▶ EXERCISE BRIEF: Your copy should run exactly from the line containing "was: sewing button (ash-grey)" to the last line of the entries below, and it should include no pictures.

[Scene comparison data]

[Start of section]

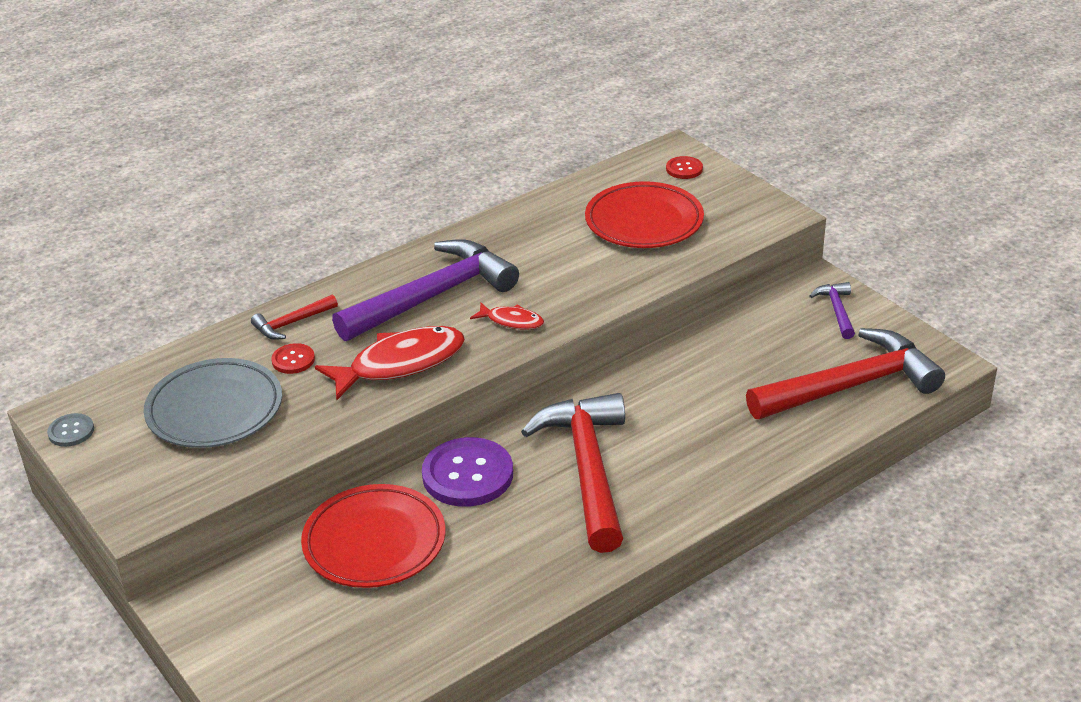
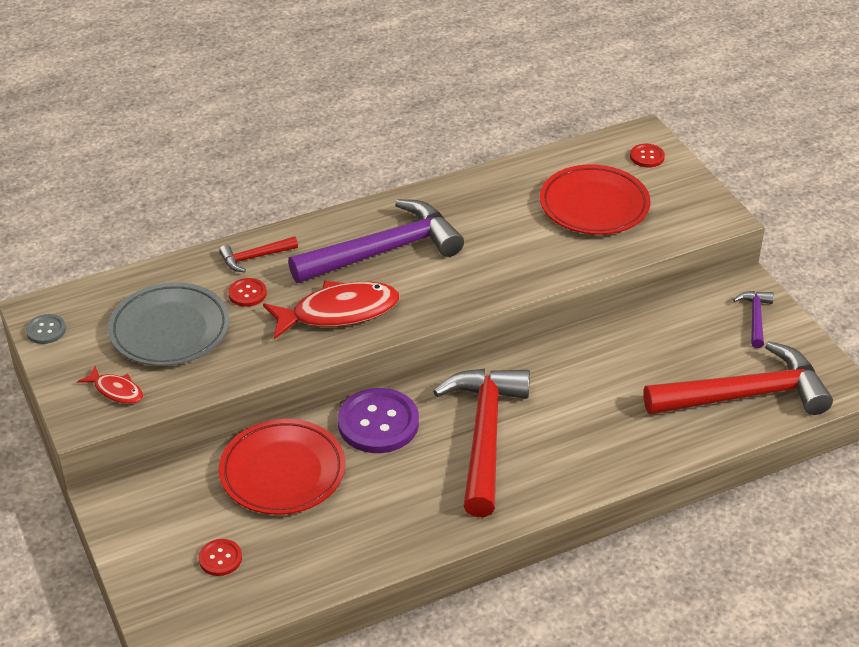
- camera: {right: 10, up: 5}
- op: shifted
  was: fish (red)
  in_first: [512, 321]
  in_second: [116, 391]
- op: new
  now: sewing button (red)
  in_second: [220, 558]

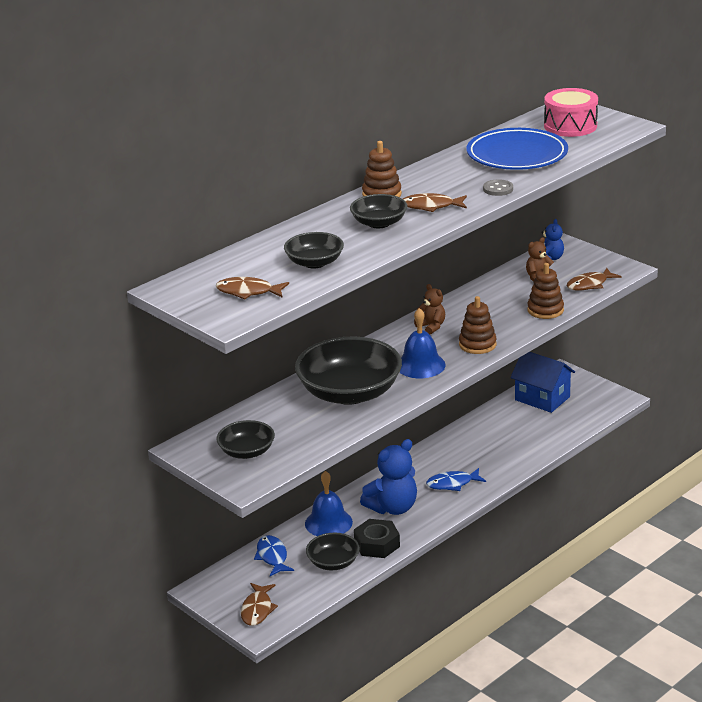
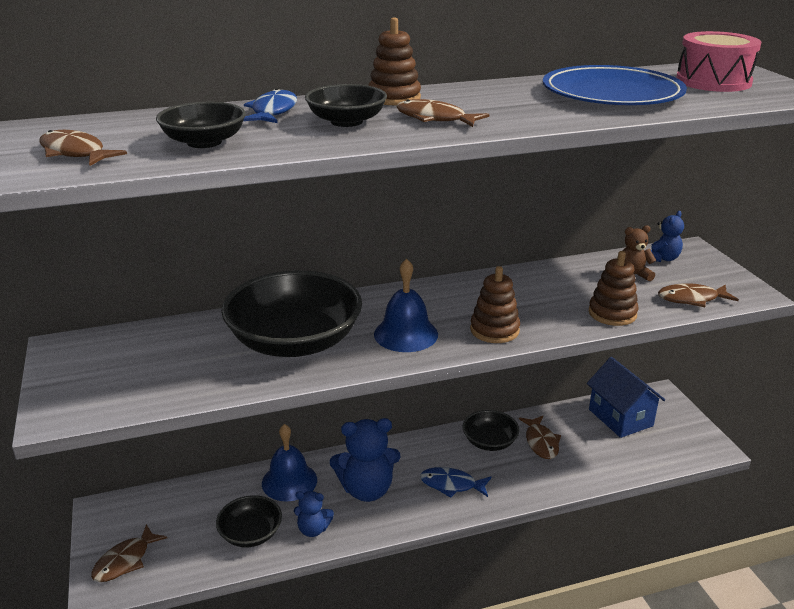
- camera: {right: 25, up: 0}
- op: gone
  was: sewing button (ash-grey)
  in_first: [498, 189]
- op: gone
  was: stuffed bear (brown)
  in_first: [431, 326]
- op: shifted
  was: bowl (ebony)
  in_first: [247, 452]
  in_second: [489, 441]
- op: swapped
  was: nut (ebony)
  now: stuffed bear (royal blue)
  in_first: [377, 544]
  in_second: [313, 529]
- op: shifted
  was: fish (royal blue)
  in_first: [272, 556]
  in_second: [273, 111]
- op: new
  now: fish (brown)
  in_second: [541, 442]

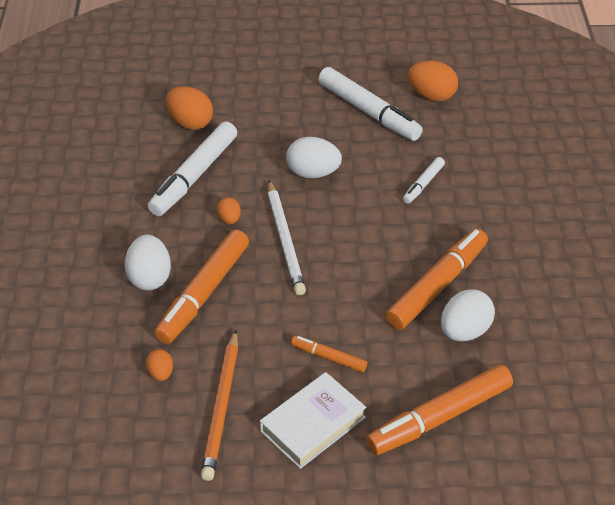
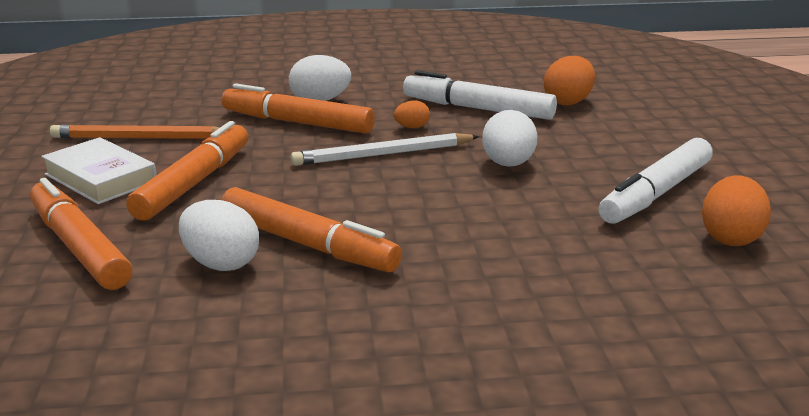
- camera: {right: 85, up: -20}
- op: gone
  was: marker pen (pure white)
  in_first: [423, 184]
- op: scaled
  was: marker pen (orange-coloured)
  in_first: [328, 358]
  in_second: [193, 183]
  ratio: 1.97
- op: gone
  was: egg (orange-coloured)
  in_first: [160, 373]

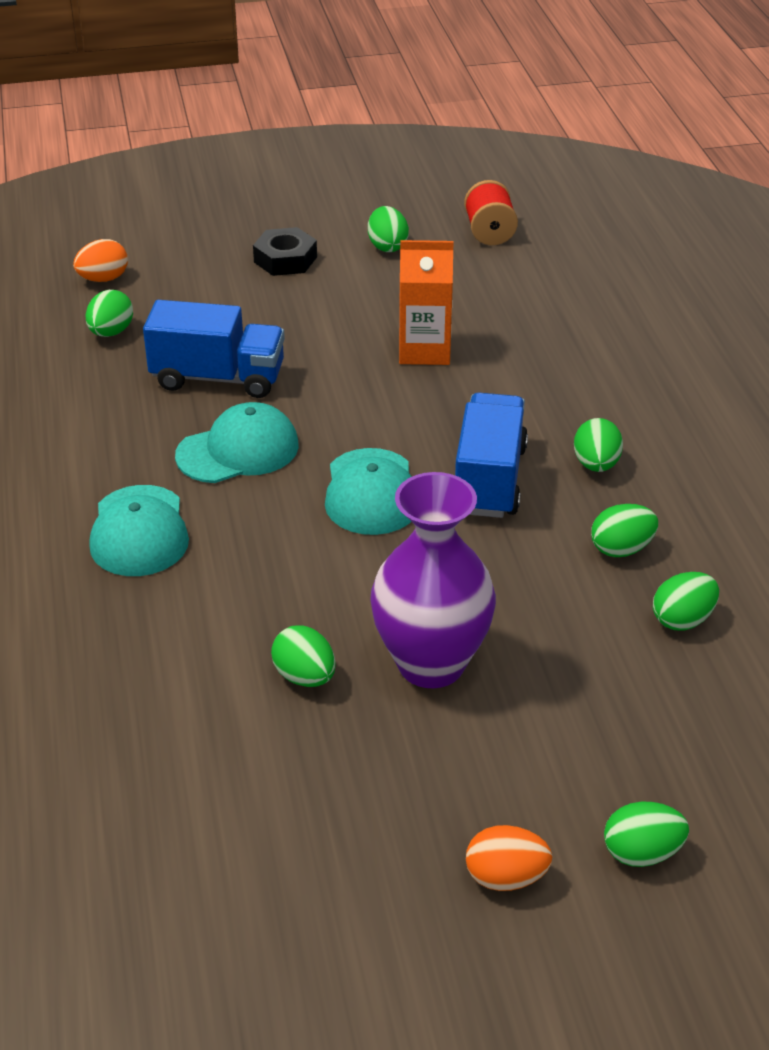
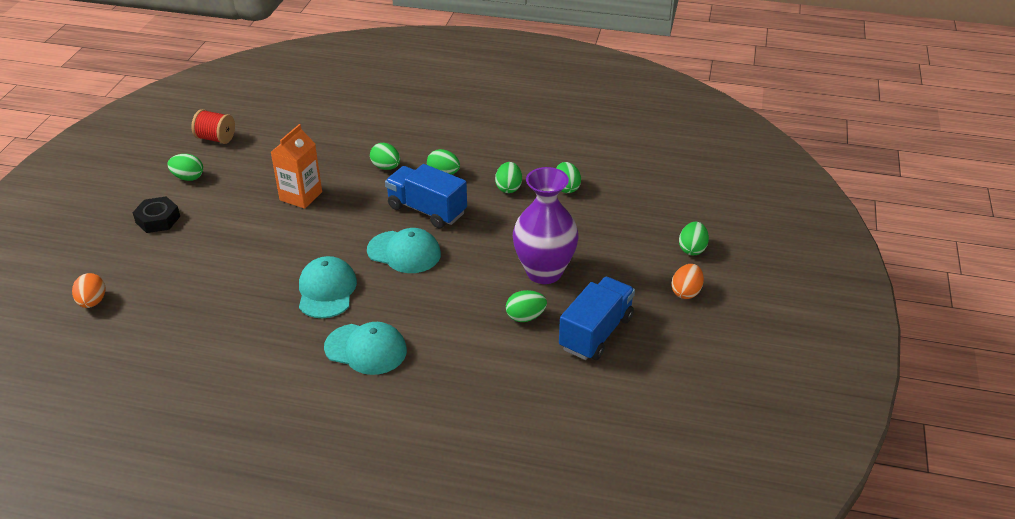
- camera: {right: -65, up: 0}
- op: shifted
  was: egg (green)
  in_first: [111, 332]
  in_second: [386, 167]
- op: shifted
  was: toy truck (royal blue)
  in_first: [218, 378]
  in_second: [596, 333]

[End of section]

▶ TASK ANSWER:
  was: sewing button (ash-grey)
  in_first: [498, 189]
- op: gone
  was: stuffed bear (brown)
  in_first: [431, 326]
- op: shifted
  was: bowl (ebony)
  in_first: [247, 452]
  in_second: [489, 441]
- op: swapped
  was: nut (ebony)
  now: stuffed bear (royal blue)
  in_first: [377, 544]
  in_second: [313, 529]
- op: shifted
  was: fish (royal blue)
  in_first: [272, 556]
  in_second: [273, 111]
- op: new
  now: fish (brown)
  in_second: [541, 442]

- camera: {right: 85, up: -20}
- op: gone
  was: marker pen (pure white)
  in_first: [423, 184]
- op: scaled
  was: marker pen (orange-coloured)
  in_first: [328, 358]
  in_second: [193, 183]
  ratio: 1.97
- op: gone
  was: egg (orange-coloured)
  in_first: [160, 373]

- camera: {right: -65, up: 0}
- op: shifted
  was: egg (green)
  in_first: [111, 332]
  in_second: [386, 167]
- op: shifted
  was: toy truck (royal blue)
  in_first: [218, 378]
  in_second: [596, 333]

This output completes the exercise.